WHAT TO PRODUCE: Look through the records below for the line with "R13: 24k (VB2, VS) -> 620k (VB2, VS)". Return that line and each one after it up to and including the line with "TH1: 1k (CTL, VTH) -> 1k (VS, VTH)", exactly.

DATASET CONTENT:
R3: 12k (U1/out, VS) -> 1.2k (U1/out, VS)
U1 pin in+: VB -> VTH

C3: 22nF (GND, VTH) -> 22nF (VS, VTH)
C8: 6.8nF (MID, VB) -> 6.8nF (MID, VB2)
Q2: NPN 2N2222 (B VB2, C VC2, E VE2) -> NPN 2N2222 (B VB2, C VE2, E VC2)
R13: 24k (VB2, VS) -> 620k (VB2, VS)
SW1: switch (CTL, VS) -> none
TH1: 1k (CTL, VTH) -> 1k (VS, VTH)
==
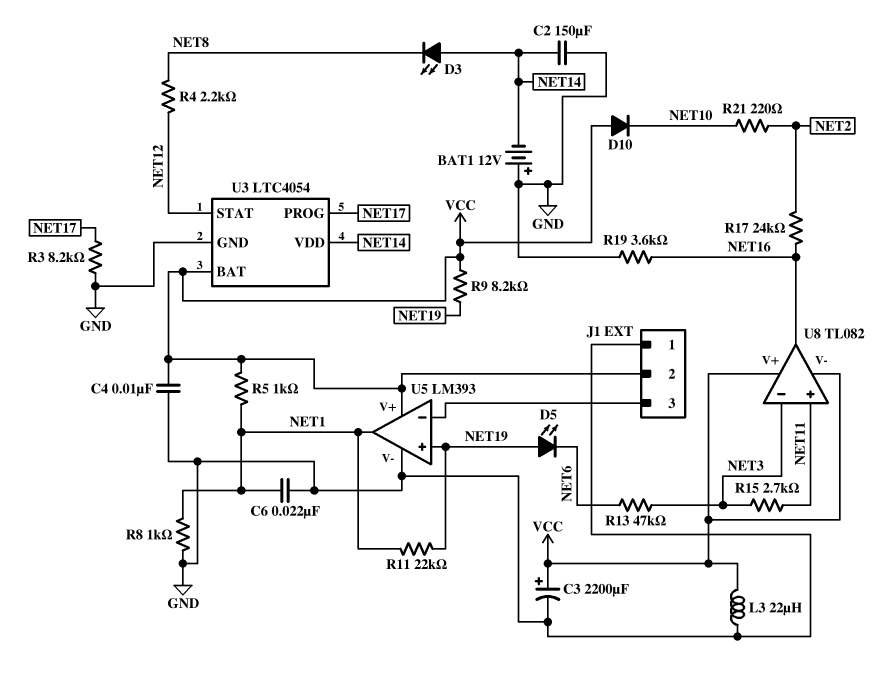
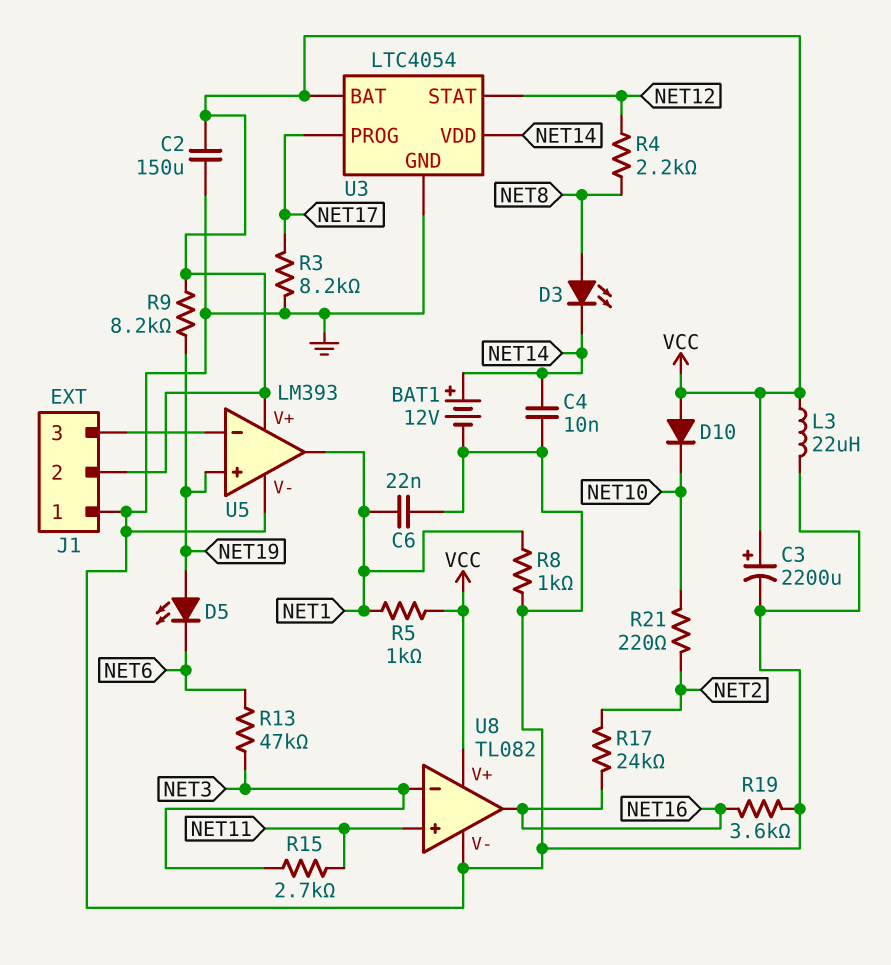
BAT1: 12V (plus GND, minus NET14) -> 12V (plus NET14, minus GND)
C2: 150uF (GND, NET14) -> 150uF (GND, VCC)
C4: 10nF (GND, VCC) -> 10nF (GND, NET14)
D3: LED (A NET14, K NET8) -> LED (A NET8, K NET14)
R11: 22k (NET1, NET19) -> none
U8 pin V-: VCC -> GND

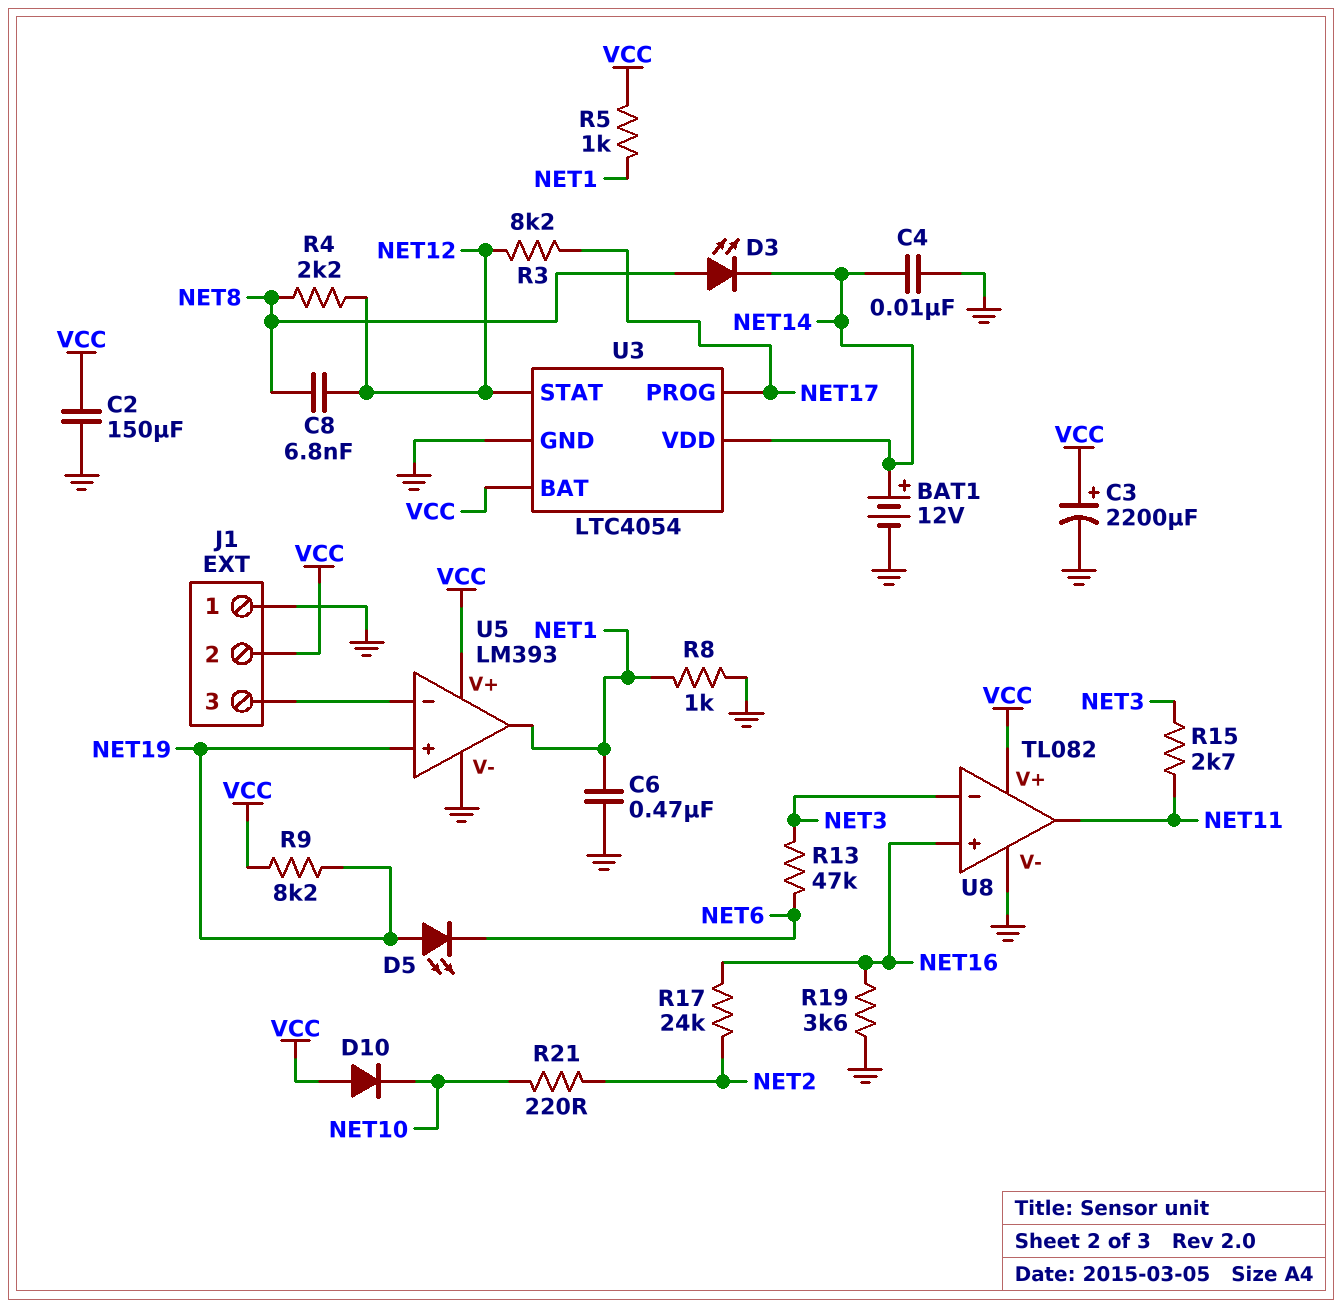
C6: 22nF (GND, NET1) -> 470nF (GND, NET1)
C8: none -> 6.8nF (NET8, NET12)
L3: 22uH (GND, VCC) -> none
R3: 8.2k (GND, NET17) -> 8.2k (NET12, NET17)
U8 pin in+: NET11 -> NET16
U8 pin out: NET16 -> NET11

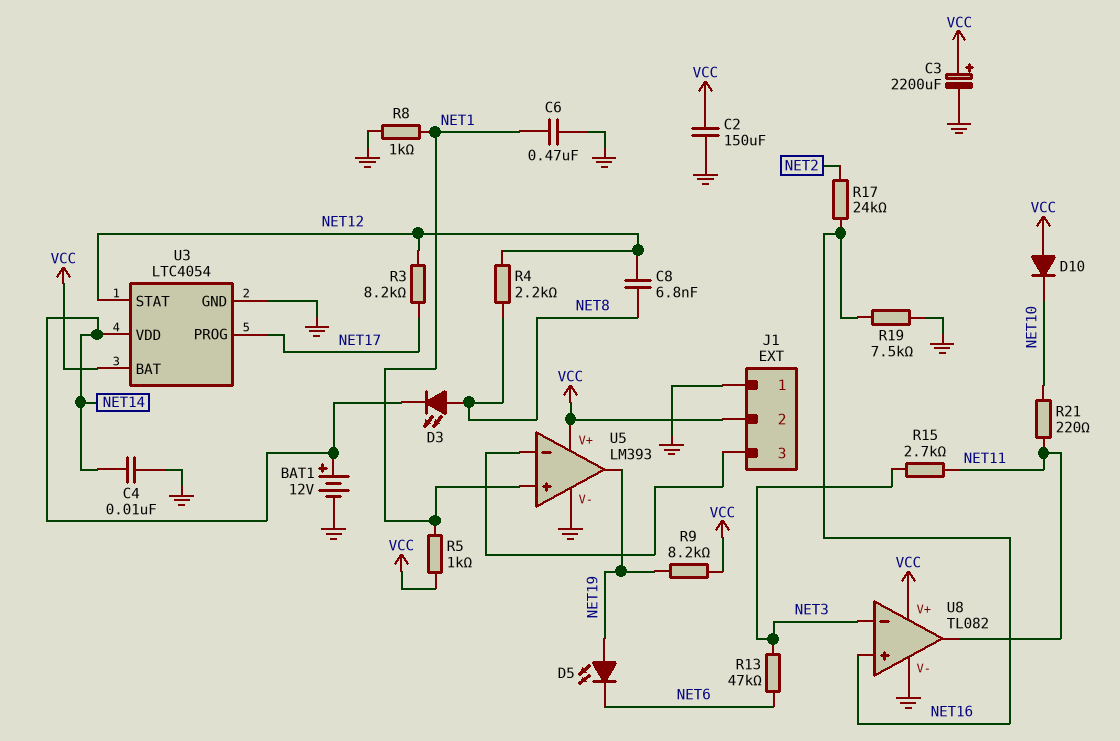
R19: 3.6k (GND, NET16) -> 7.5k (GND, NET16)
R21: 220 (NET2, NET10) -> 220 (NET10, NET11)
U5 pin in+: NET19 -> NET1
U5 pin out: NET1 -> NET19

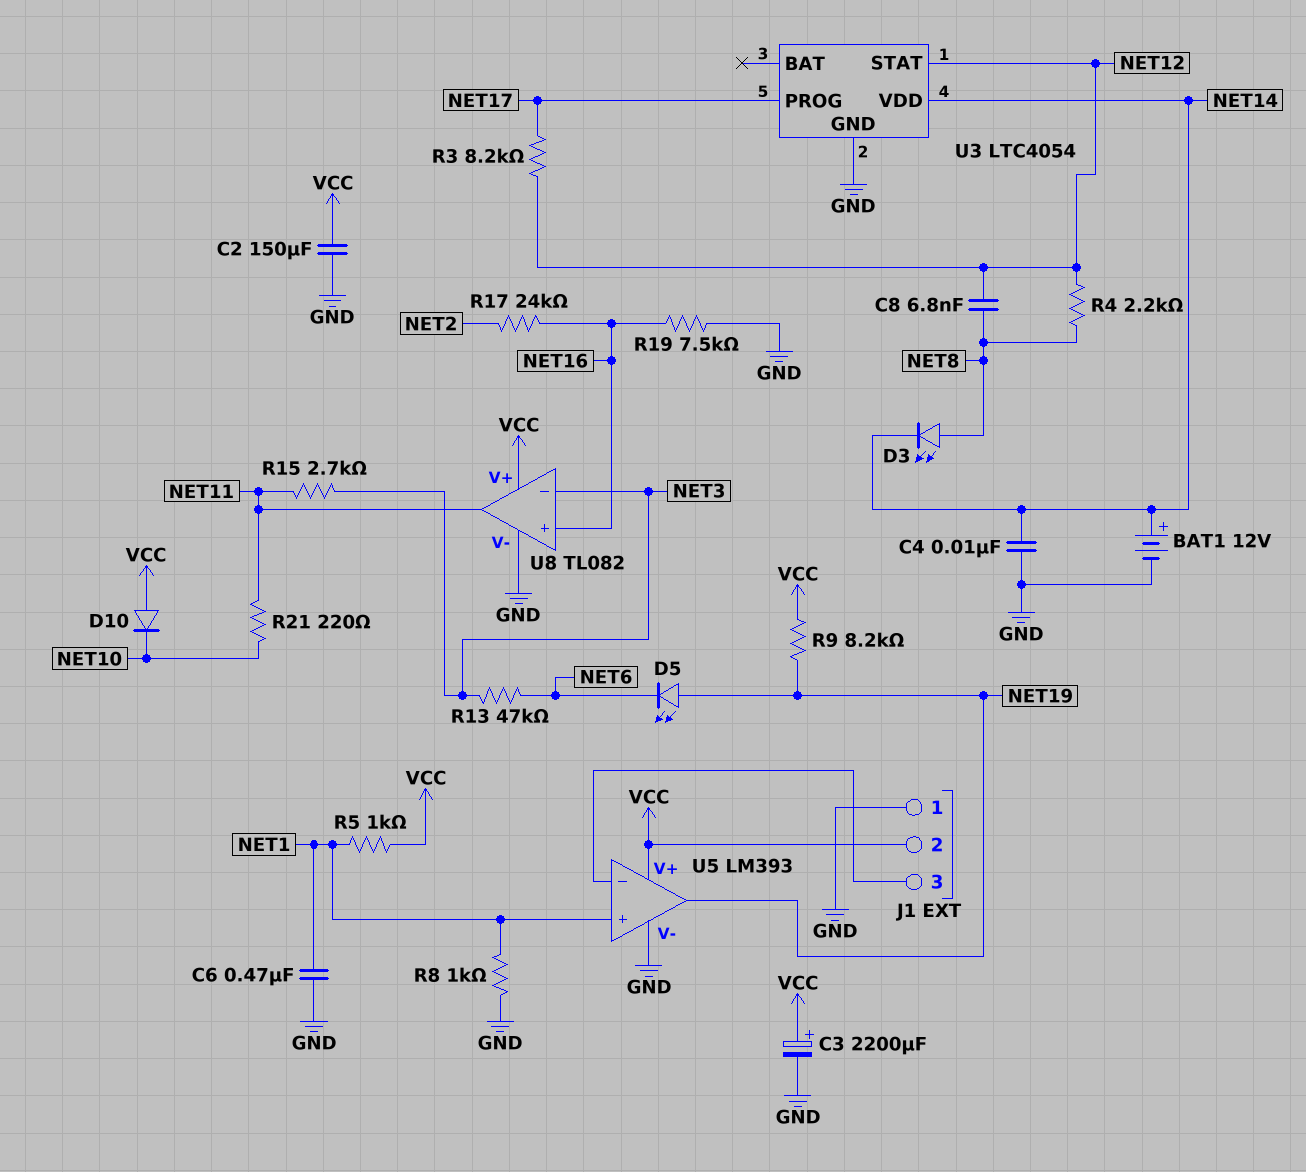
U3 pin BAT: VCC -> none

EXPECTED OUTPUT:
R13: 24k (VB2, VS) -> 620k (VB2, VS)
SW1: switch (CTL, VS) -> none
TH1: 1k (CTL, VTH) -> 1k (VS, VTH)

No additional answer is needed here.